Data excerpts:
┌──

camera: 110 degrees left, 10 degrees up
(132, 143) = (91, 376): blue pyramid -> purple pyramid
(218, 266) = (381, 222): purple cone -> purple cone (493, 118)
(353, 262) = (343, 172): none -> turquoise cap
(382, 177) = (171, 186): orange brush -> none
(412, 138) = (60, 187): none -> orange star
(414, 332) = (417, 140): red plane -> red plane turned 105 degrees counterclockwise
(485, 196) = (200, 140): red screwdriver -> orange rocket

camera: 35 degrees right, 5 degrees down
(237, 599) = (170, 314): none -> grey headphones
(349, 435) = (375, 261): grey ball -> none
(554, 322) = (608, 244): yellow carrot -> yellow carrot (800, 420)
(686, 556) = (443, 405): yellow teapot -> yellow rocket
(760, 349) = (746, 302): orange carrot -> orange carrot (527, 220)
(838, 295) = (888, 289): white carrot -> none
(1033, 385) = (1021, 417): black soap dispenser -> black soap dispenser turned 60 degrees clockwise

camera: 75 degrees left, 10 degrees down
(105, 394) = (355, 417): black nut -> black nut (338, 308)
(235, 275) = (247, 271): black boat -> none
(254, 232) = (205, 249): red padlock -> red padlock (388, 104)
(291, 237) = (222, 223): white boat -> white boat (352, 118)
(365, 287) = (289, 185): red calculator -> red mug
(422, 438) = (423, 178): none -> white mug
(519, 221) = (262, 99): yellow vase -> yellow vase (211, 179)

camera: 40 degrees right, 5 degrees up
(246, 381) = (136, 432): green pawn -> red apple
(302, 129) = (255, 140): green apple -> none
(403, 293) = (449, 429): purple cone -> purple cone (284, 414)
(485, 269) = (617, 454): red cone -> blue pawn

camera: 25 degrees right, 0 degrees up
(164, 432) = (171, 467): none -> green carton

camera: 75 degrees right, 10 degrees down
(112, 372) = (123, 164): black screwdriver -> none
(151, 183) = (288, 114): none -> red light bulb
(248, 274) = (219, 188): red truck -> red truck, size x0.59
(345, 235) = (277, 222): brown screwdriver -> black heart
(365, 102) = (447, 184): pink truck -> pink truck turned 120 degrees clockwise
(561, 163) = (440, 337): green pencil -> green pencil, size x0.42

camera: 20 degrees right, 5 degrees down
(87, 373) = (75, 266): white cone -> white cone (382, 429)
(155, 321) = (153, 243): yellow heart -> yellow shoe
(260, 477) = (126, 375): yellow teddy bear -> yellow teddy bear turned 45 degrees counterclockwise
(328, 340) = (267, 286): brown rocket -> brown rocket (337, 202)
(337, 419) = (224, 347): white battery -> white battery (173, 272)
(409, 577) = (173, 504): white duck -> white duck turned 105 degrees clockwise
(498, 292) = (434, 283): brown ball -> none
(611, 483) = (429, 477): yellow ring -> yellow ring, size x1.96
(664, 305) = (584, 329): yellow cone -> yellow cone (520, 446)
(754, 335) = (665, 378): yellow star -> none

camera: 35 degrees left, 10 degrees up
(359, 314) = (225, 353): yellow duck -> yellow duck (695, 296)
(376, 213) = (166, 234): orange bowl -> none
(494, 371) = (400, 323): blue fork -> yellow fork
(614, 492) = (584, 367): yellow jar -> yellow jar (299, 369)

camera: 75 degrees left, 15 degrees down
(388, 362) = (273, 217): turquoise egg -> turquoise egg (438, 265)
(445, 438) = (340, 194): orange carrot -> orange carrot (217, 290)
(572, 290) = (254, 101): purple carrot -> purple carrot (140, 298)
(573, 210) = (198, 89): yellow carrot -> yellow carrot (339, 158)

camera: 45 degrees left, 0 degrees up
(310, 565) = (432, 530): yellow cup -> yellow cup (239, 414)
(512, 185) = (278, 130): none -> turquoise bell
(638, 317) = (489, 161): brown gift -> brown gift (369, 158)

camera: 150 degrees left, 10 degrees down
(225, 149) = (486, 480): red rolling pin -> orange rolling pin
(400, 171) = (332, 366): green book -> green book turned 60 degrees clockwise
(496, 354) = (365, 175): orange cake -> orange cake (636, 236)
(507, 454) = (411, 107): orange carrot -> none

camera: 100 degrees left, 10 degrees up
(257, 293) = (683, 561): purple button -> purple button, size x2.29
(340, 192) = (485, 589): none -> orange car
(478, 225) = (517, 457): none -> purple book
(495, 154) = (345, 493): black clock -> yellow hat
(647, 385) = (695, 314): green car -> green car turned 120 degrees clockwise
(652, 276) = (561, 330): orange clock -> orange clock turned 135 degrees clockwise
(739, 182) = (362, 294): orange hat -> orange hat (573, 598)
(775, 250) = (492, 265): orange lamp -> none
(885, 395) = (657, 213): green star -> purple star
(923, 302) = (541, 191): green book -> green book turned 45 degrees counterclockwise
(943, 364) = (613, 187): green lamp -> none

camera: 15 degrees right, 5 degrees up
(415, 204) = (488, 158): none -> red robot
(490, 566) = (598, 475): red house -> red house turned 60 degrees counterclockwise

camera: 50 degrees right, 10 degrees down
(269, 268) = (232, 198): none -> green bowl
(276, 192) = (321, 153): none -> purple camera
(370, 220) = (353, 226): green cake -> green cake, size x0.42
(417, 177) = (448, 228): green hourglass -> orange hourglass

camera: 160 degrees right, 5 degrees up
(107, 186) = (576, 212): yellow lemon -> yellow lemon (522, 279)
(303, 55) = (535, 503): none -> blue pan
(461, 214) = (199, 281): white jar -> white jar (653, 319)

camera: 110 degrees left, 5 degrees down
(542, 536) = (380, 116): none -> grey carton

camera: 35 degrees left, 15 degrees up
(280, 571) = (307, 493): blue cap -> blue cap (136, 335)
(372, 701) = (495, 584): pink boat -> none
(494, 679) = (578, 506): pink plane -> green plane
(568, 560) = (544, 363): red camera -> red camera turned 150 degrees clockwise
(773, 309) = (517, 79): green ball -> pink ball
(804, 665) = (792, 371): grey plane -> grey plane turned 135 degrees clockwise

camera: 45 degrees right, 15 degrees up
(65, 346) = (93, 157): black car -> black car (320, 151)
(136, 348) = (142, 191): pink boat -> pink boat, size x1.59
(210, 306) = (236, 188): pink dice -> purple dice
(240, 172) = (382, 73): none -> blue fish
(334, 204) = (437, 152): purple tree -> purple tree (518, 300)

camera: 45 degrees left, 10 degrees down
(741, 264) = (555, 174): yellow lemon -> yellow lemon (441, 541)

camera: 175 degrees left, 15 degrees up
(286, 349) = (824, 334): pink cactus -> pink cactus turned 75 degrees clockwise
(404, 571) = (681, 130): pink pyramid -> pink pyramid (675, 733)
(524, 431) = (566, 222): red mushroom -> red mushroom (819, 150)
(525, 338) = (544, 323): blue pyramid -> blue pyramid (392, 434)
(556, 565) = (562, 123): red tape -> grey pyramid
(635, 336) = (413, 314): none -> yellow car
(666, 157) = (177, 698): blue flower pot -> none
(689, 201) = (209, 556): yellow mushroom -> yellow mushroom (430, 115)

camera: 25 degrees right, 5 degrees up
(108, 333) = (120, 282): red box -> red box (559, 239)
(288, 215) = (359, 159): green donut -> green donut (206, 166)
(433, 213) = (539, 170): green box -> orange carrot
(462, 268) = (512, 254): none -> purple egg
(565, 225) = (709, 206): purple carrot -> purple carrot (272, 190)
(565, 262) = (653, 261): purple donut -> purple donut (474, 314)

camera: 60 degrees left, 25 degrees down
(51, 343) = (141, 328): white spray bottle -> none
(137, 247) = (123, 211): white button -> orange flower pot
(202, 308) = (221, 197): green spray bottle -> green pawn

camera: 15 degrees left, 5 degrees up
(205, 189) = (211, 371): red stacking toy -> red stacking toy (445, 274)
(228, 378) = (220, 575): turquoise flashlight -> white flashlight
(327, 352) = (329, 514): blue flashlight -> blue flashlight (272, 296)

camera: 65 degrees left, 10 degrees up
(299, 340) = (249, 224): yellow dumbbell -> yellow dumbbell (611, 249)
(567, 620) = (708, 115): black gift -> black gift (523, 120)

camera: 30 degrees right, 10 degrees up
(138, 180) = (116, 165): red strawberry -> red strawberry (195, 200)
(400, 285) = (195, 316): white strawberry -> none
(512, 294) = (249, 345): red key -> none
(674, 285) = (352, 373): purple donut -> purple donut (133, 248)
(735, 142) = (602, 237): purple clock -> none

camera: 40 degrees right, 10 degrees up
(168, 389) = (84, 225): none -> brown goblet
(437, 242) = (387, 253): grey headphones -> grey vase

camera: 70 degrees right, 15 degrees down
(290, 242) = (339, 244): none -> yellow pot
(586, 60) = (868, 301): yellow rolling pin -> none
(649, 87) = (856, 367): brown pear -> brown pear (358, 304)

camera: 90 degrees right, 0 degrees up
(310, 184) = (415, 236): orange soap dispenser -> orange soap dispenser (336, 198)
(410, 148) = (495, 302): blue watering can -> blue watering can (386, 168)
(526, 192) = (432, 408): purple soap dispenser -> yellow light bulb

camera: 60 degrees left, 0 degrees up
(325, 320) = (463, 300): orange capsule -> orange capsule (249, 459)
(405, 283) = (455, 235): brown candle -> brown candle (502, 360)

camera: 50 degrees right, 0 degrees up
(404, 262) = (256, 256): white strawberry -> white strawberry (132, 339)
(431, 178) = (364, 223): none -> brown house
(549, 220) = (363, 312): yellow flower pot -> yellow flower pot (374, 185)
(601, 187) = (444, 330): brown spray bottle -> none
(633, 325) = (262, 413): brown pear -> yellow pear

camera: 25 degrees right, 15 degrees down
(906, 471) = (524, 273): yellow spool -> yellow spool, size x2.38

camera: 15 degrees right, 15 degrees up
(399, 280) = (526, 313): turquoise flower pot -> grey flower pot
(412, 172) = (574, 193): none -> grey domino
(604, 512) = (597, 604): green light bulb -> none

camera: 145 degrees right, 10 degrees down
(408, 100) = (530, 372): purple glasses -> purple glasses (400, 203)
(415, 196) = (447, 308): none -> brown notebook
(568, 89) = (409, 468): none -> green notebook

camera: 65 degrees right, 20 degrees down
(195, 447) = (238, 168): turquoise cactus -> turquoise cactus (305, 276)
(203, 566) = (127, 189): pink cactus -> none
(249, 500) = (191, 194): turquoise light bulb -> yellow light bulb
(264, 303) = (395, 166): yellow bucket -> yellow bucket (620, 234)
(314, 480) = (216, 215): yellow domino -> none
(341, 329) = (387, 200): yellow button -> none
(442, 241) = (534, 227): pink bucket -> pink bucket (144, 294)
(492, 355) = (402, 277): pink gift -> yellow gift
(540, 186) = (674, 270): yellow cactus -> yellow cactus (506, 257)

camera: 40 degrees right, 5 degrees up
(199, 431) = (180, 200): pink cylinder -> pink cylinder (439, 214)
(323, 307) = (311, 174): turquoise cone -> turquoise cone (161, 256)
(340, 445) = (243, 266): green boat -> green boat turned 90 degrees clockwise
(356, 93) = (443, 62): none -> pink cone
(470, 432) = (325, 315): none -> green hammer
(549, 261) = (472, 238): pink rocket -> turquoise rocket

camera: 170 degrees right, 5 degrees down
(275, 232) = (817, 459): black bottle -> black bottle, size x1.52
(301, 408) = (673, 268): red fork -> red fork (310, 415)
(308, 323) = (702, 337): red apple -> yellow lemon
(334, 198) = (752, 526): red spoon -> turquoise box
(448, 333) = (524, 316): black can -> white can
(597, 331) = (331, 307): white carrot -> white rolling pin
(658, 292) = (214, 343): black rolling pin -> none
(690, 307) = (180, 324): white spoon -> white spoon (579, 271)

└──

▶ _What the task requires_
Line count for the string "gift": tally the lines of the records above that contain it and give only the result.

▶ _Exercise answer_
3